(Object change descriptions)
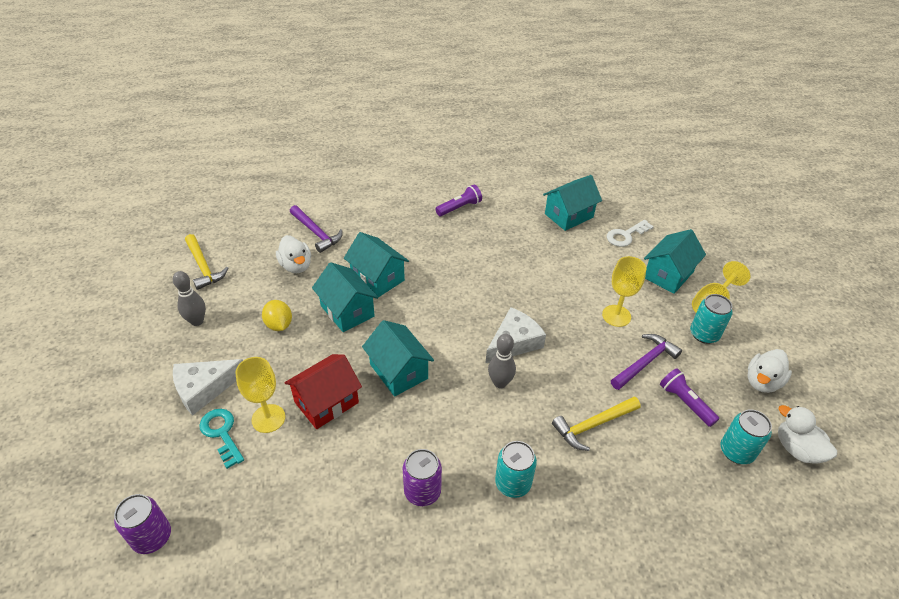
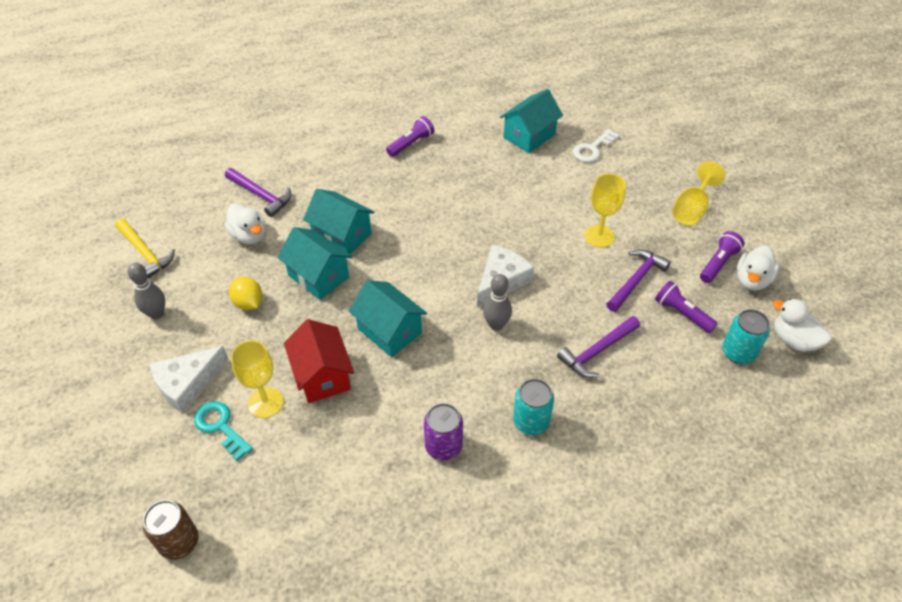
camera: 10 degrees left, 5 degrees up
purple can [114,494,171,554] -> brown can [143,500,199,560]
red house [284,354,362,429] -> red house turned 60 degrees counterclockwise [284,319,354,403]
yellow hammer [552,397,640,451] -> purple hammer [557,316,640,378]
turquoise house [644,229,706,294] -> none
turquoise can [690,294,733,344] -> none
none -> purple flashlight [700,231,745,283]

Assignment |
Send back, unchanged, every line of the records from the one with "turquoise house [644,229,706,294] -> none" through the last.

Response to the exercise |
turquoise house [644,229,706,294] -> none
turquoise can [690,294,733,344] -> none
none -> purple flashlight [700,231,745,283]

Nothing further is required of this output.